■ **Source data**:
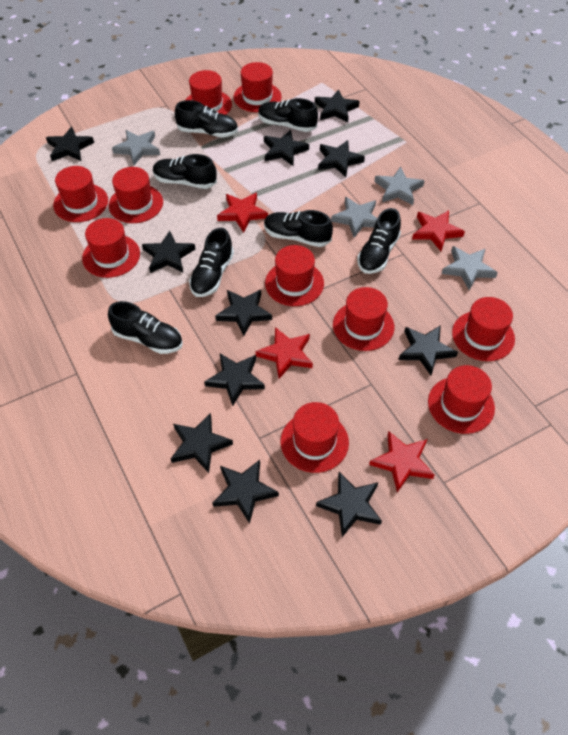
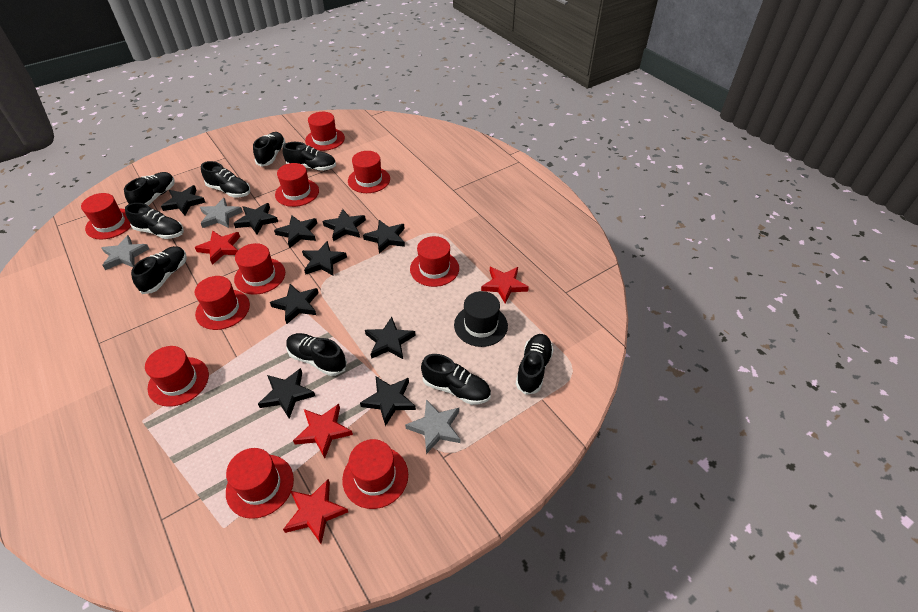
black hat: 0 -> 1
black shoe: 7 -> 9
black star: 11 -> 10
grey star: 4 -> 3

■ **Work request**: Set down all of the data word for word; no pictures belong in it.

■ **Answer space**:
black hat: 0 -> 1
black shoe: 7 -> 9
black star: 11 -> 10
grey star: 4 -> 3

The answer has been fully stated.